§ **Your instructions**:
Write all of the entries out again exactly, but not the images.

§ **Exercise data**:
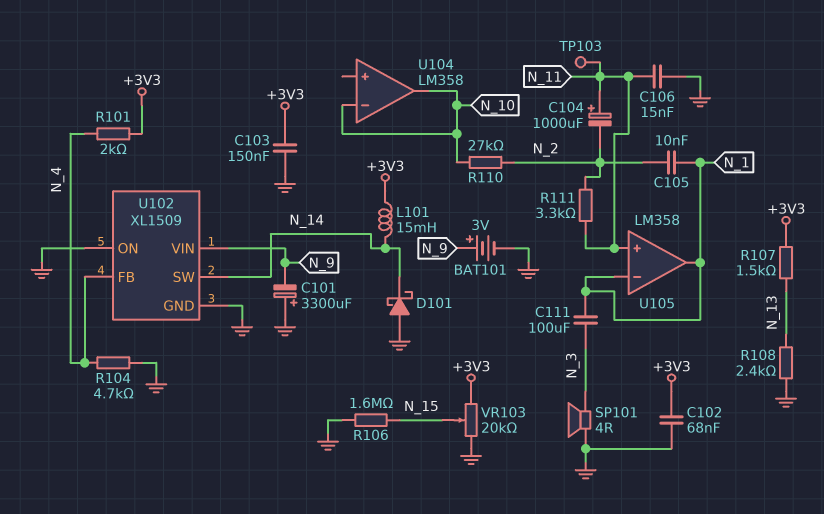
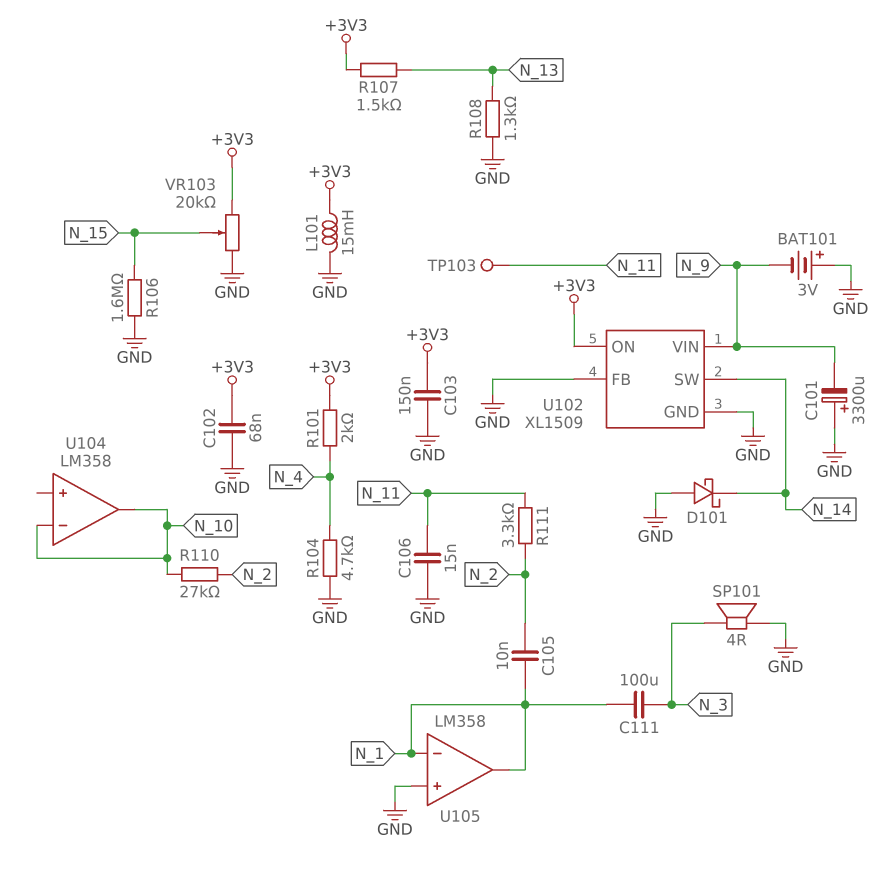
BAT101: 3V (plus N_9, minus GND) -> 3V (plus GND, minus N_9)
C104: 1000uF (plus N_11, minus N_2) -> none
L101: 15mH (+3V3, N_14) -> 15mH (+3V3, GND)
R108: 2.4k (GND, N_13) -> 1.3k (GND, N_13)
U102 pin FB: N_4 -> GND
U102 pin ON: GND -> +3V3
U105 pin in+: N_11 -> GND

§ **Answer section**:
BAT101: 3V (plus N_9, minus GND) -> 3V (plus GND, minus N_9)
C104: 1000uF (plus N_11, minus N_2) -> none
L101: 15mH (+3V3, N_14) -> 15mH (+3V3, GND)
R108: 2.4k (GND, N_13) -> 1.3k (GND, N_13)
U102 pin FB: N_4 -> GND
U102 pin ON: GND -> +3V3
U105 pin in+: N_11 -> GND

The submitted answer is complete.